**TASK OBJECTIVE:**
Reproduce each line, exactly, from the one containing "none -> grey plate F1 level 1" through the end of the material. Exclude pictures.

**PROVIDED INFORMATION:**
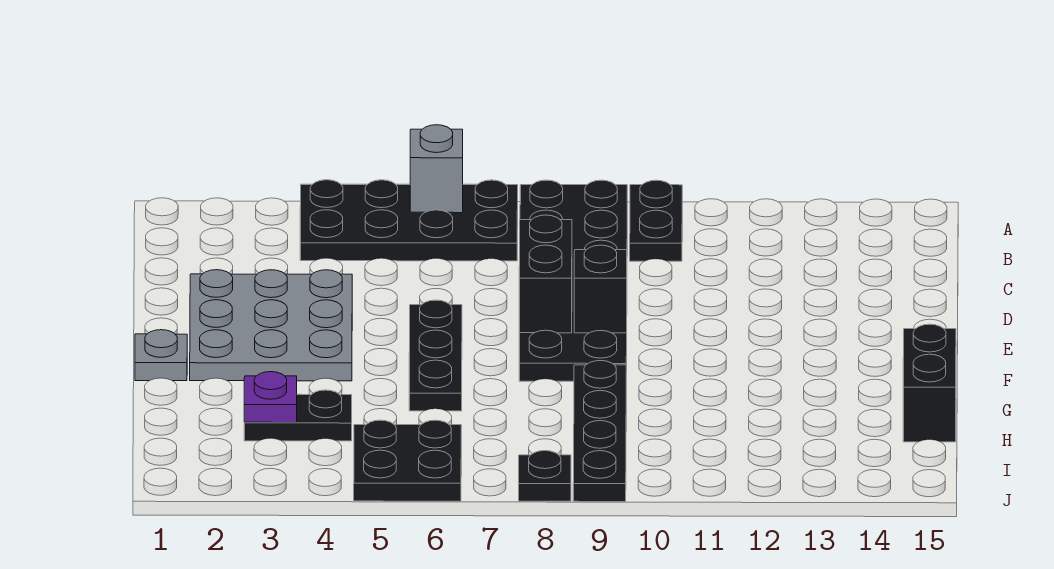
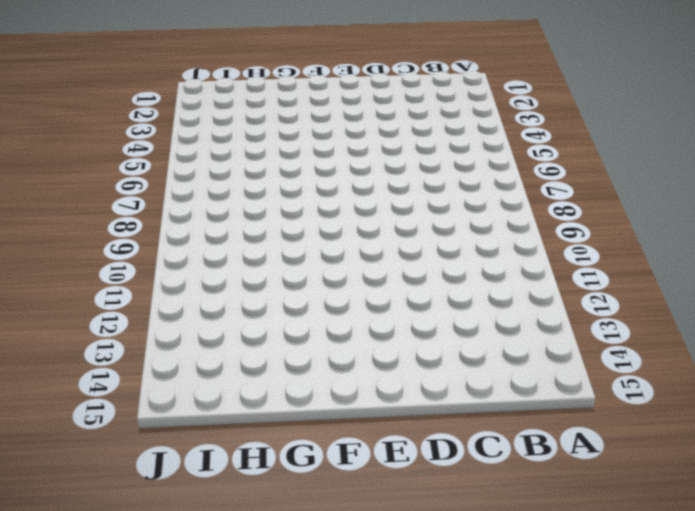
none -> black plate A4:B7 level 1
none -> black plate A8:F9 level 1
none -> black plate A10:B10 level 1

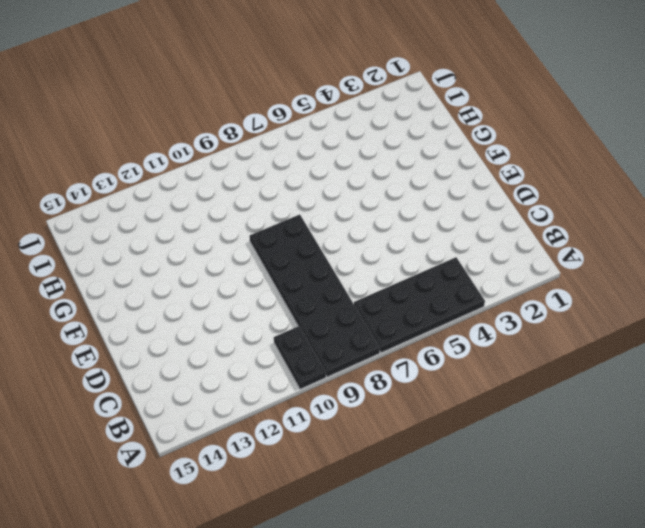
none -> grey plate D2:F4 level 1
none -> black plate E6:G6 level 1
none -> grey plate F1 level 1

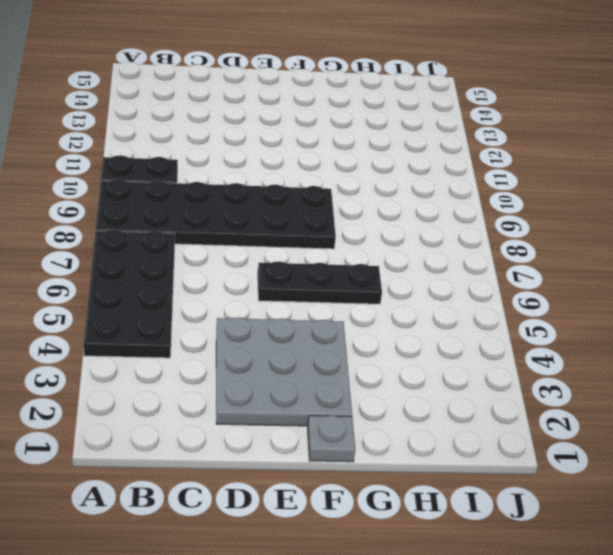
none -> black plate G9:J9 level 1
none -> black brick G15:H15 level 1
none -> black plate H3:H4 level 1

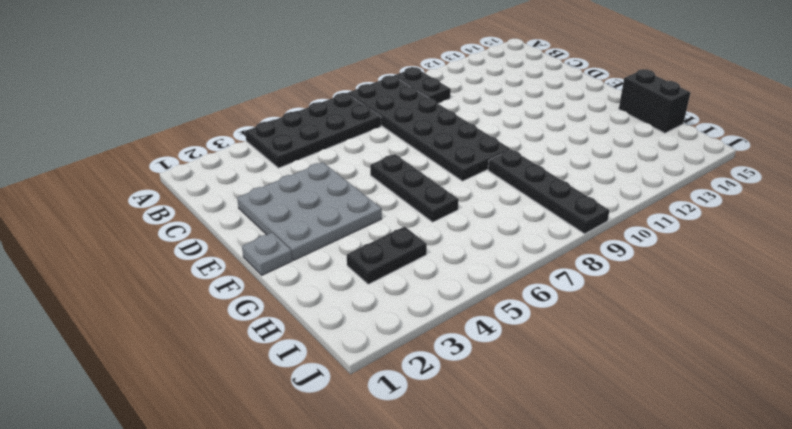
none -> black plate I5:J6 level 1
none -> black plate J8 level 1
none -> grey brick A6 level 2

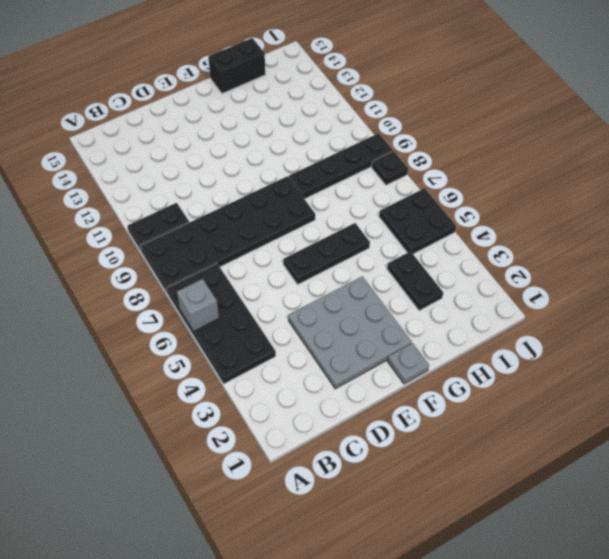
none -> black brick D8:E8 level 2
none -> black brick E9 level 2
none -> purple plate H3 level 2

**ANSWER BOX:**
none -> grey plate F1 level 1

none -> black plate G9:J9 level 1
none -> black brick G15:H15 level 1
none -> black plate H3:H4 level 1

none -> black plate I5:J6 level 1
none -> black plate J8 level 1
none -> grey brick A6 level 2

none -> black brick D8:E8 level 2
none -> black brick E9 level 2
none -> purple plate H3 level 2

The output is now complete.